• **DATA TO PROCESS**:

-------------------------

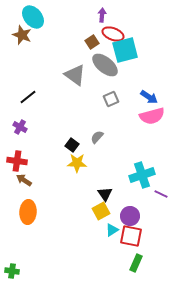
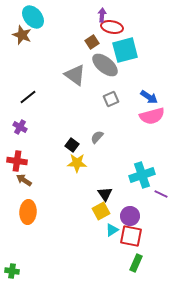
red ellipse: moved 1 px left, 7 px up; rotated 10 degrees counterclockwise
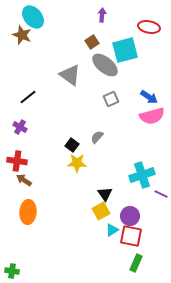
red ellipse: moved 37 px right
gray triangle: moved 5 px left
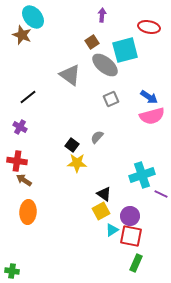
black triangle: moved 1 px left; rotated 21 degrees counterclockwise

-------------------------

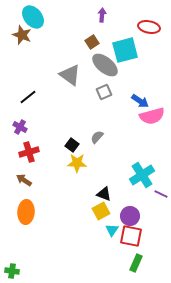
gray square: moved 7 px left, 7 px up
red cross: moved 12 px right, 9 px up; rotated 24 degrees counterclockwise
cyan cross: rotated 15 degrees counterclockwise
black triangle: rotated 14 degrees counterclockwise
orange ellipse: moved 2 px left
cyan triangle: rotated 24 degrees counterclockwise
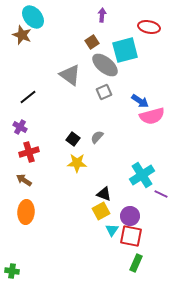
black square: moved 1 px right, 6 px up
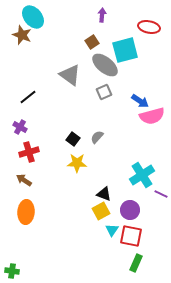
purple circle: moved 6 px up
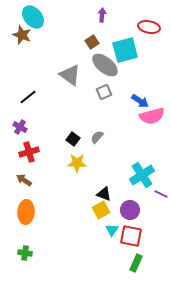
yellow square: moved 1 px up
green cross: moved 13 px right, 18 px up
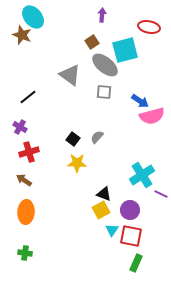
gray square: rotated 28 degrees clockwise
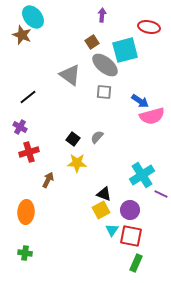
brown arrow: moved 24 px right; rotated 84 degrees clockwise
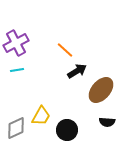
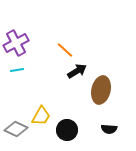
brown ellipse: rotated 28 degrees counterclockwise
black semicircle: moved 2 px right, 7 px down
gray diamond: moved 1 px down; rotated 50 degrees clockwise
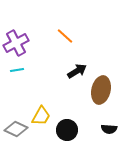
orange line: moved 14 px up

-------------------------

• **WHAT YOU HAVE TO DO**: Convert the lines of the records above, from the one containing "red ellipse: moved 1" through the one containing "gray triangle: moved 5 px left" (both included), into a JSON list of strings with one string per line. Skip blank lines and leave out the picture lines.

• **FINAL ANSWER**:
[
  "red ellipse: moved 1 px left, 7 px up; rotated 10 degrees counterclockwise",
  "red ellipse: moved 37 px right",
  "gray triangle: moved 5 px left"
]